WHAT TO DO:
First find the line containing "camera: 175 degrees right, 10 degrees down" in the data, then set it down exactly along with every line after it, through the last.

[THE INPUT]

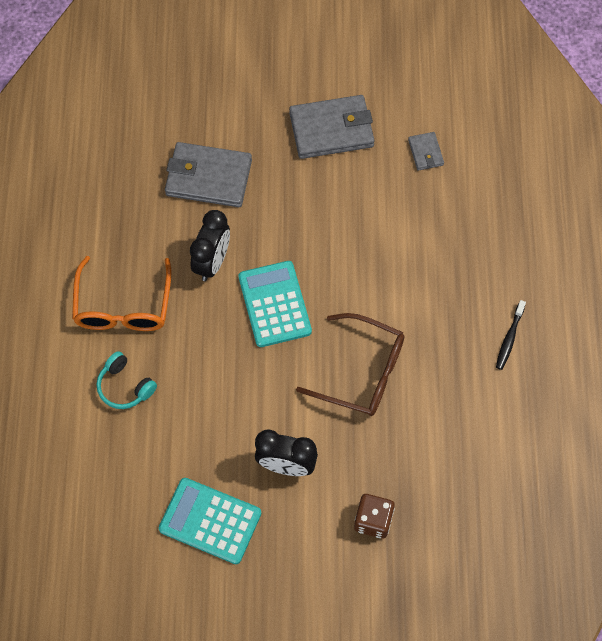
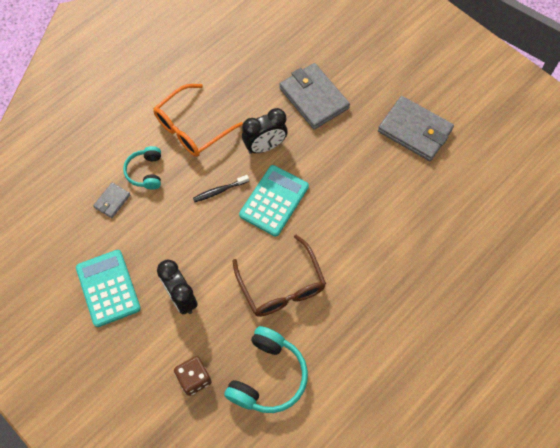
camera: 45 degrees right, 0 degrees up
grey wallet [408,132,444,171] -> grey wallet moved to [93,183,131,218]
black toothbrush [496,300,526,370] -> black toothbrush moved to [193,175,249,202]
none -> turquoise headphones [224,326,308,413]

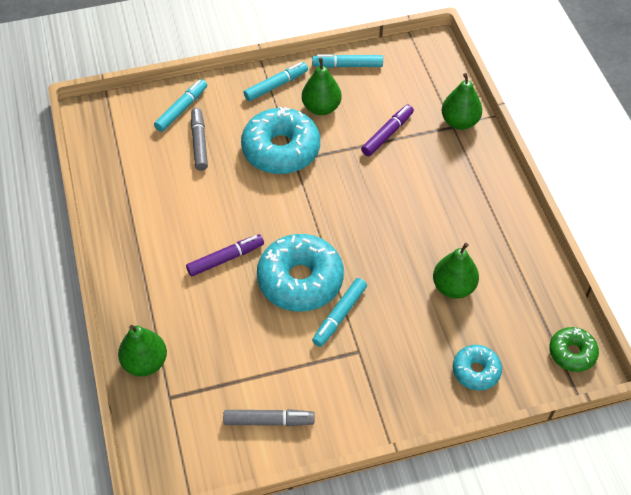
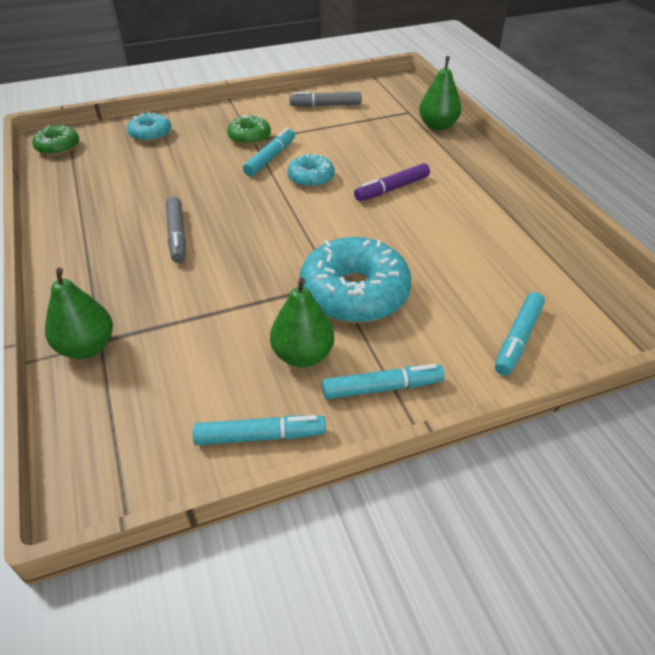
camera: 175 degrees right, 10 degrees down
grey marker [191,108,208,171] -> grey marker moved to [166,196,186,263]
turquoise marker [244,62,308,101] -> turquoise marker turned 150 degrees counterclockwise [322,364,444,399]
turquoise donut [257,234,344,312] -> turquoise donut [287,154,335,188], size x0.53
purple marker [361,104,414,156] -> none
green pear [433,243,479,298] -> none
none -> green donut [227,115,271,145]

[/THE INPUT]

SOLUTION TO THIS TASK:
camera: 175 degrees right, 10 degrees down
grey marker [191,108,208,171] -> grey marker moved to [166,196,186,263]
turquoise marker [244,62,308,101] -> turquoise marker turned 150 degrees counterclockwise [322,364,444,399]
turquoise donut [257,234,344,312] -> turquoise donut [287,154,335,188], size x0.53
purple marker [361,104,414,156] -> none
green pear [433,243,479,298] -> none
none -> green donut [227,115,271,145]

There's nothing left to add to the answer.